(HOW TO COMPLETE THIS TASK):
Each line from the one holding "moved | bright" to the end of the data below must be output verbatim, with no other lines.

(THE DATA):

----

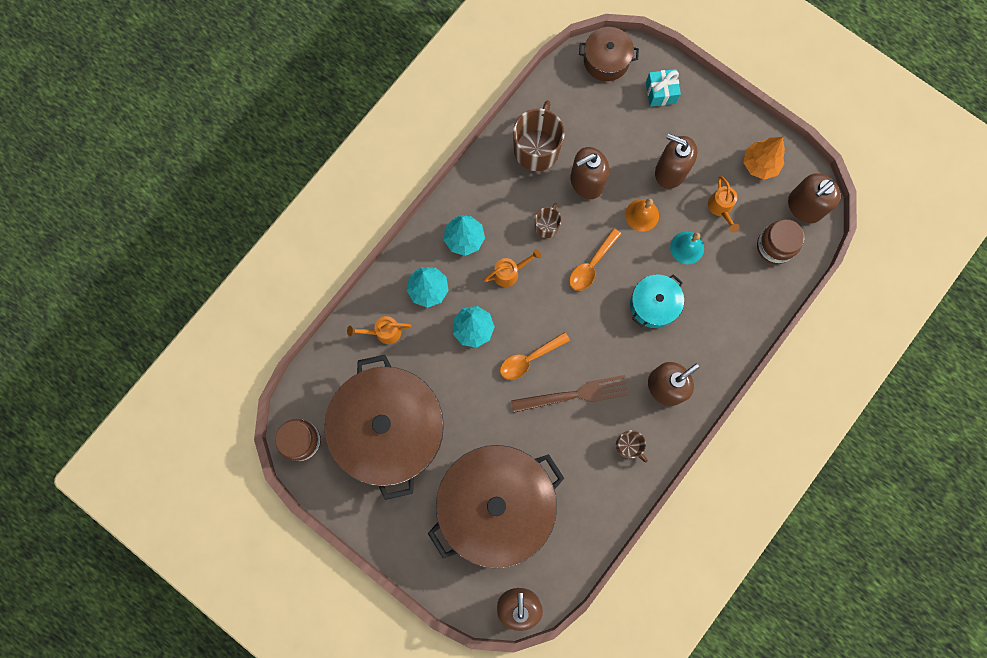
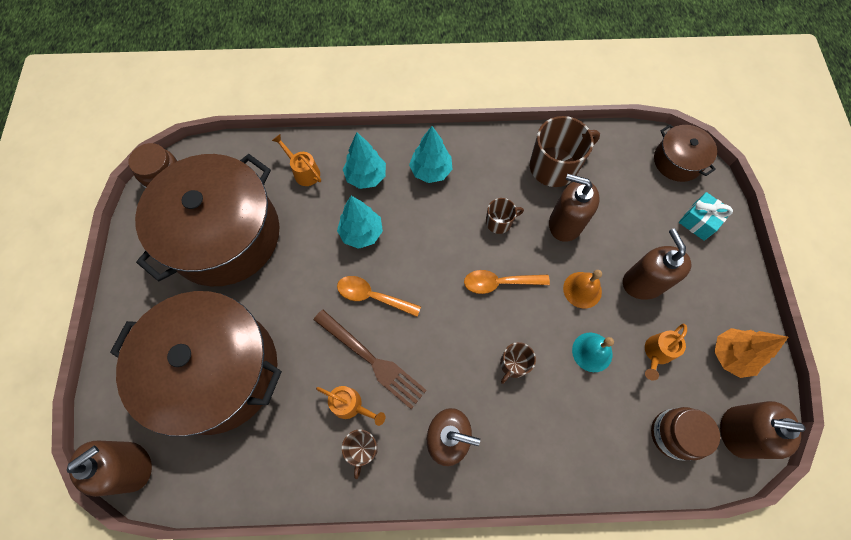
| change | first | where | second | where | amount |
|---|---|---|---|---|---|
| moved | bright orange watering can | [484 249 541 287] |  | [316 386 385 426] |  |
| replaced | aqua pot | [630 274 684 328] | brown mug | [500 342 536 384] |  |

----

(ANSWER FOR THE TASK):
| moved | bright orange watering can | [484 249 541 287] |  | [316 386 385 426] |  |
| replaced | aqua pot | [630 274 684 328] | brown mug | [500 342 536 384] |  |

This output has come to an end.